--- Material for the task ---

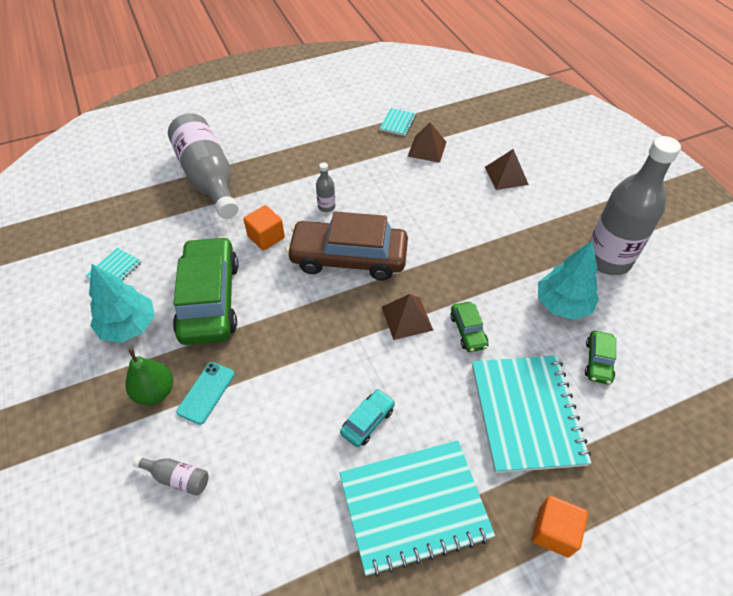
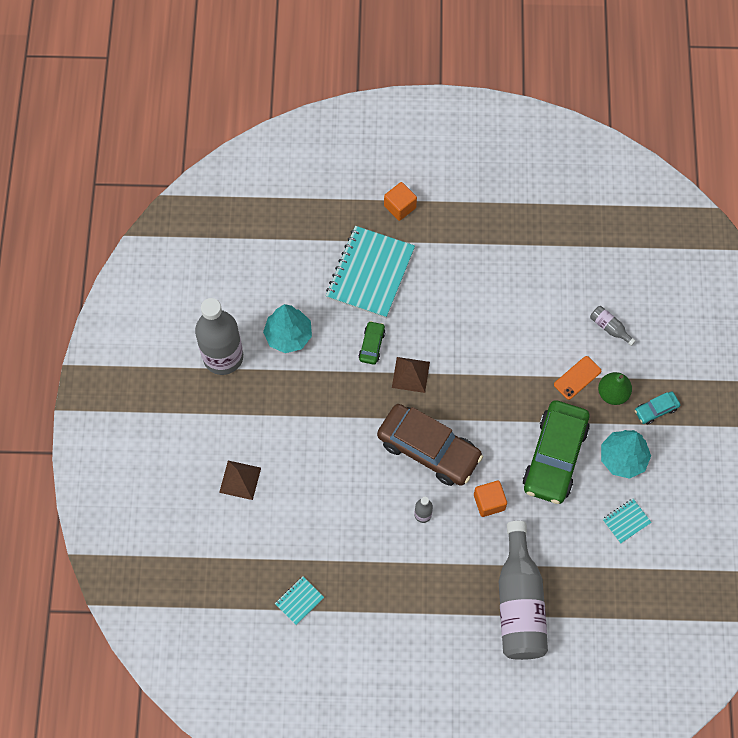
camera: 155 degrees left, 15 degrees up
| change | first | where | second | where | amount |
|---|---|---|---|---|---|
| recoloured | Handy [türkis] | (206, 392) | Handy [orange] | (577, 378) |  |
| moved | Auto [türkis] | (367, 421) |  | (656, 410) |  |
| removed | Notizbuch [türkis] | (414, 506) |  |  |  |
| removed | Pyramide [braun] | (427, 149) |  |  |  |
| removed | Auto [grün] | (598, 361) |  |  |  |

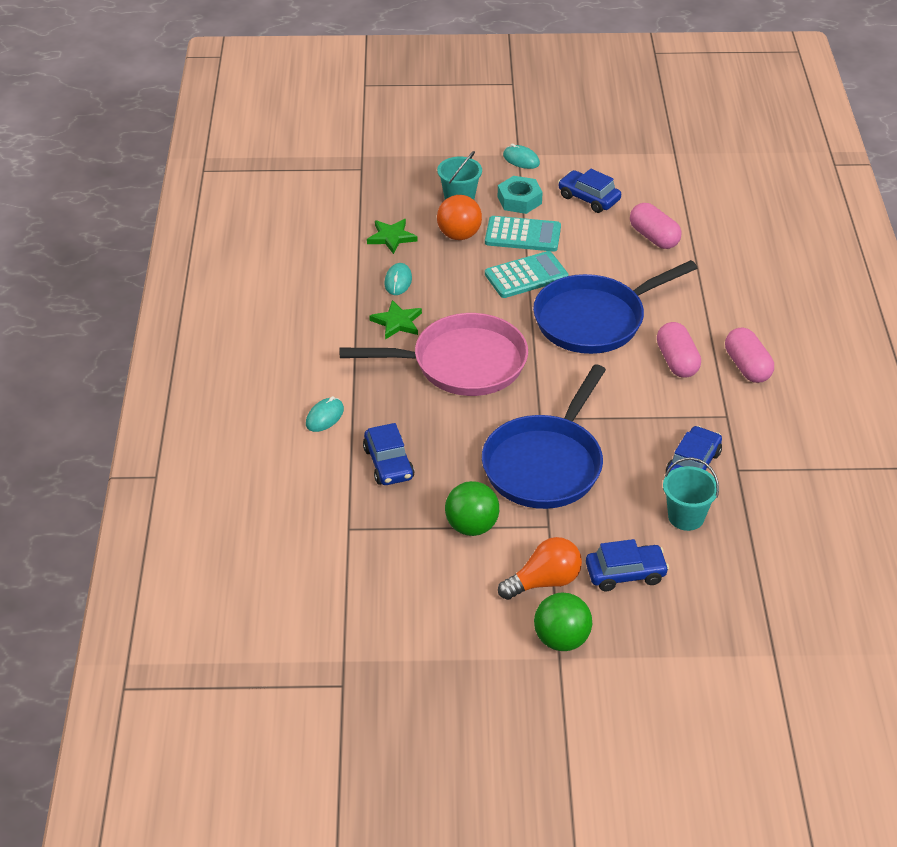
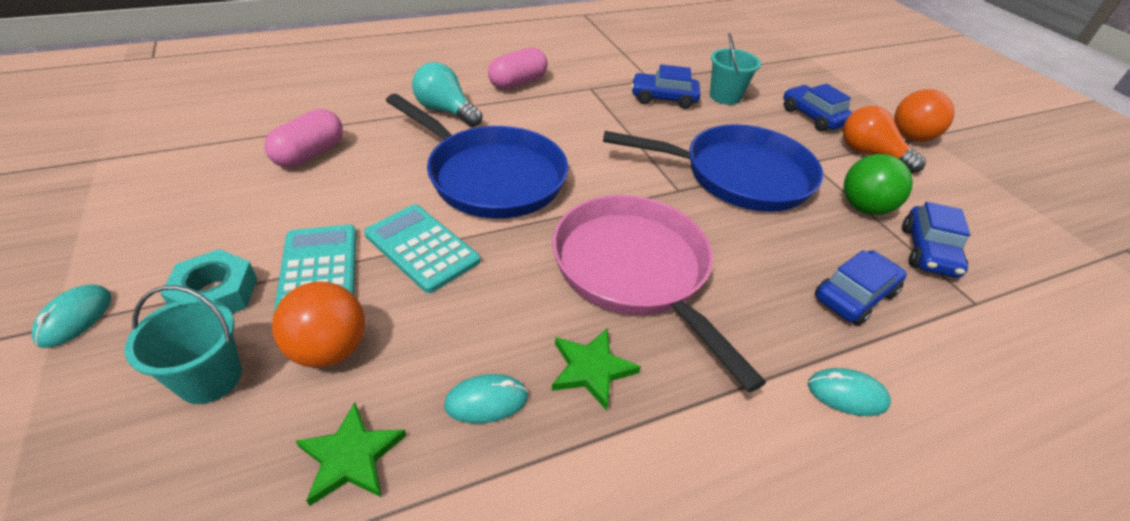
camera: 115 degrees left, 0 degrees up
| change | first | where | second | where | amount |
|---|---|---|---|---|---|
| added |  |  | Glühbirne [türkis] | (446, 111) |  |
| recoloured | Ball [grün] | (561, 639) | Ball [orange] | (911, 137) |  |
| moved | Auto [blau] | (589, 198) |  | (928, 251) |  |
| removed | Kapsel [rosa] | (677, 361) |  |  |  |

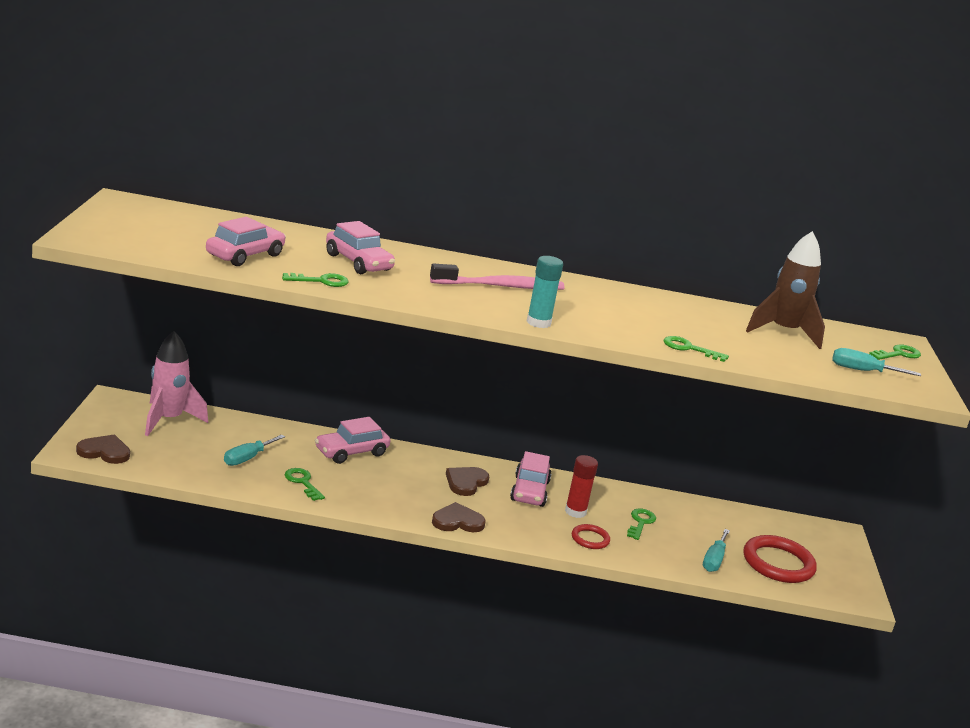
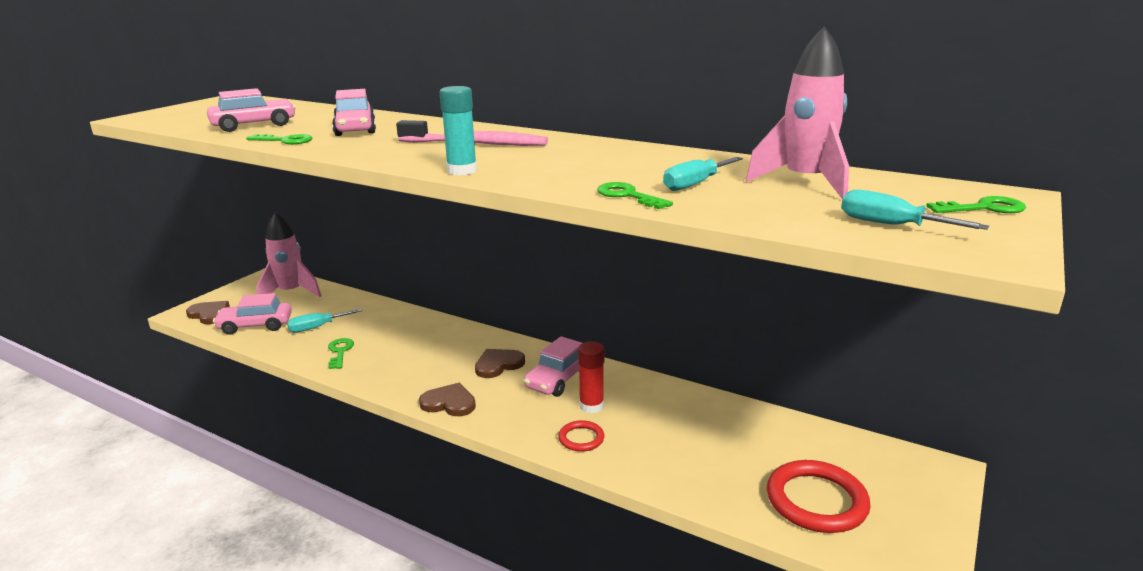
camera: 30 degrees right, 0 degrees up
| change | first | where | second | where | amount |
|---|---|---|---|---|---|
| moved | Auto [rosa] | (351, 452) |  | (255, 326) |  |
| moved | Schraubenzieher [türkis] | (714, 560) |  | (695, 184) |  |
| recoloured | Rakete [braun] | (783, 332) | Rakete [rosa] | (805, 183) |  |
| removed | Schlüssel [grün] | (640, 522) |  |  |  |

---

* Exercise prompt *
Would you transcribe the lines above exactly, going from the line bearing "recoloured | Handy" through the line bearing "Auto [rosa] |", and drop the pictures from the copy?

* Answer *
| recoloured | Handy [türkis] | (206, 392) | Handy [orange] | (577, 378) |  |
| moved | Auto [türkis] | (367, 421) |  | (656, 410) |  |
| removed | Notizbuch [türkis] | (414, 506) |  |  |  |
| removed | Pyramide [braun] | (427, 149) |  |  |  |
| removed | Auto [grün] | (598, 361) |  |  |  |

camera: 115 degrees left, 0 degrees up
| change | first | where | second | where | amount |
|---|---|---|---|---|---|
| added |  |  | Glühbirne [türkis] | (446, 111) |  |
| recoloured | Ball [grün] | (561, 639) | Ball [orange] | (911, 137) |  |
| moved | Auto [blau] | (589, 198) |  | (928, 251) |  |
| removed | Kapsel [rosa] | (677, 361) |  |  |  |

camera: 30 degrees right, 0 degrees up
| change | first | where | second | where | amount |
|---|---|---|---|---|---|
| moved | Auto [rosa] | (351, 452) |  | (255, 326) |  |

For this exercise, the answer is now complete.